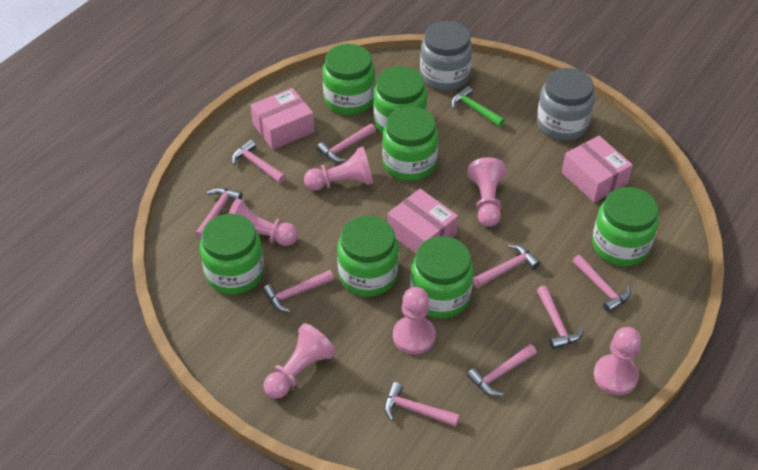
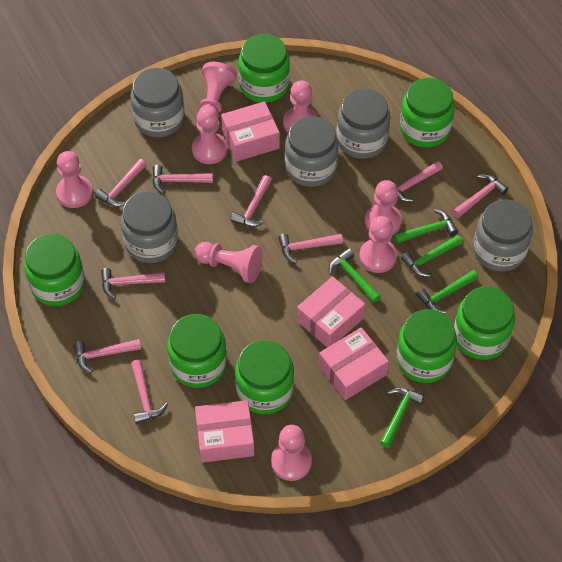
green hammer: 1 -> 5
grey jar: 2 -> 5
pink box: 3 -> 4
pink pawn: 6 -> 8

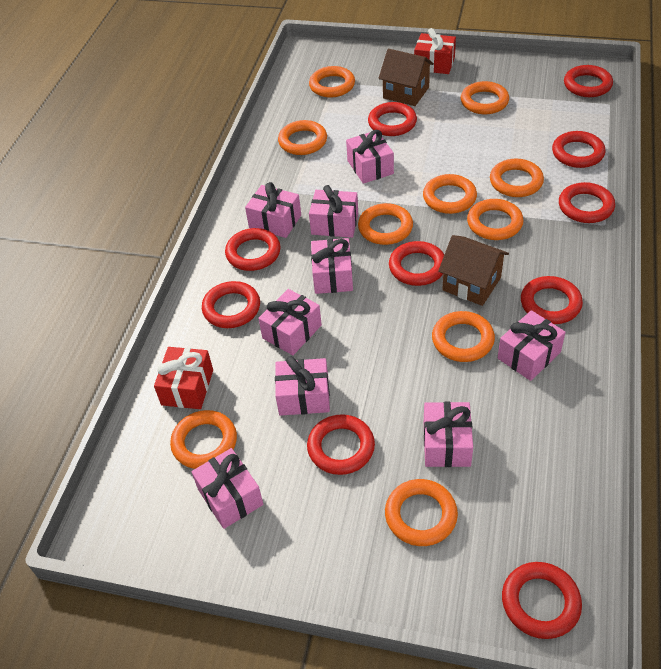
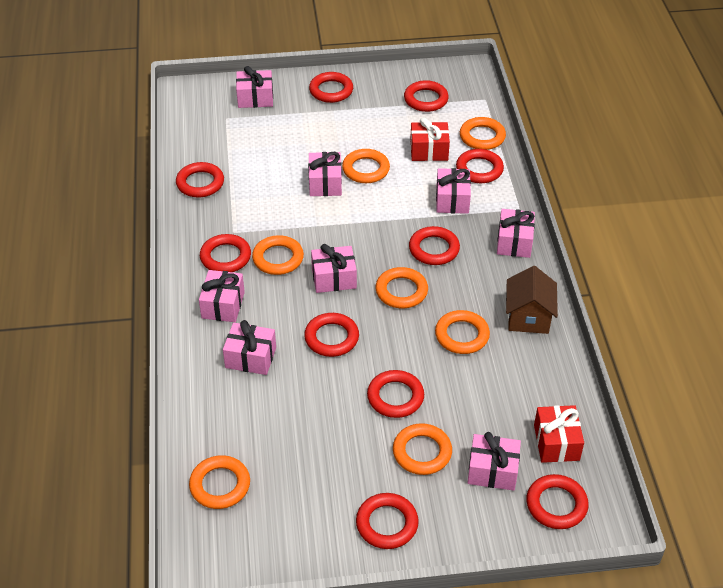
brown house: 2 -> 1
orange ring: 10 -> 7
pink gift: 9 -> 8

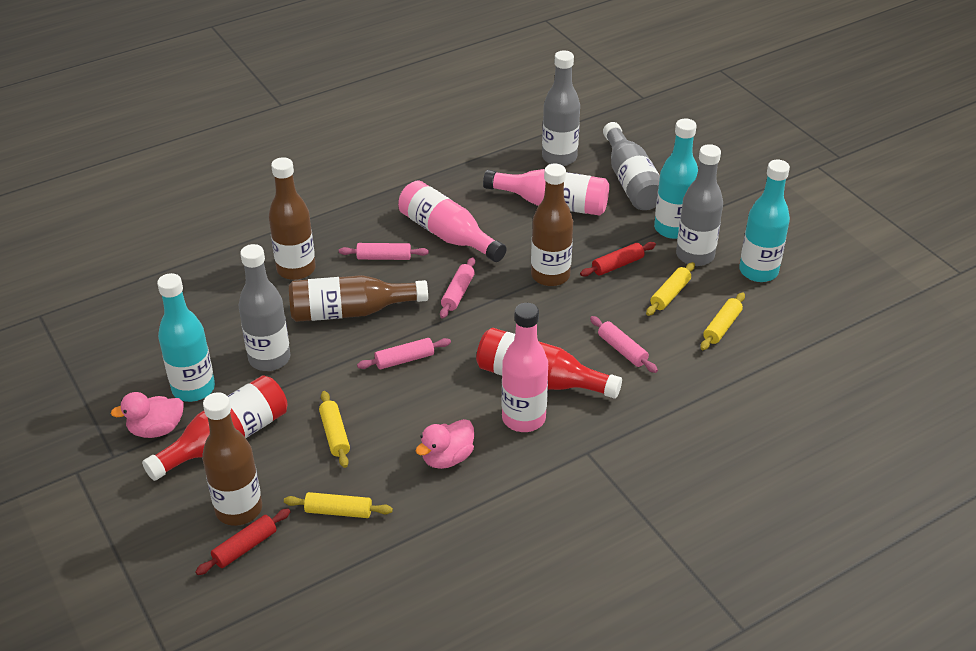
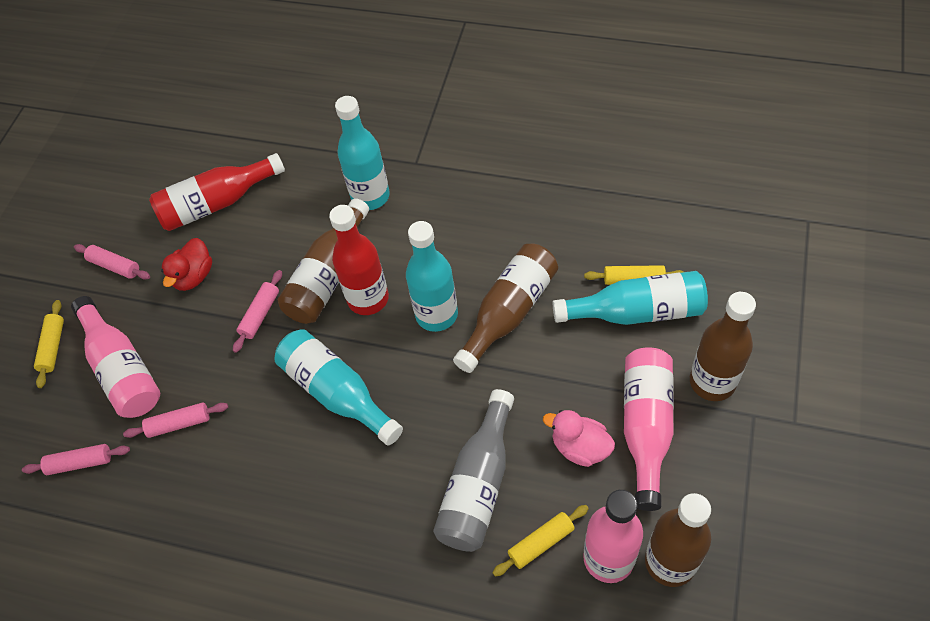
grey bottle: 4 -> 1
pink duck: 2 -> 1
red duck: 0 -> 1
red rolling pin: 2 -> 0
turquoise bottle: 3 -> 4
yellow rolling pin: 4 -> 3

----------

> **EXERCISE OBJECTIVE**:
Omit the pictures and write out the lines above from the one with "brown house: 2 -> 1" through the last, unchanged.

> **WORKED SOLUTION**:
brown house: 2 -> 1
orange ring: 10 -> 7
pink gift: 9 -> 8

grey bottle: 4 -> 1
pink duck: 2 -> 1
red duck: 0 -> 1
red rolling pin: 2 -> 0
turquoise bottle: 3 -> 4
yellow rolling pin: 4 -> 3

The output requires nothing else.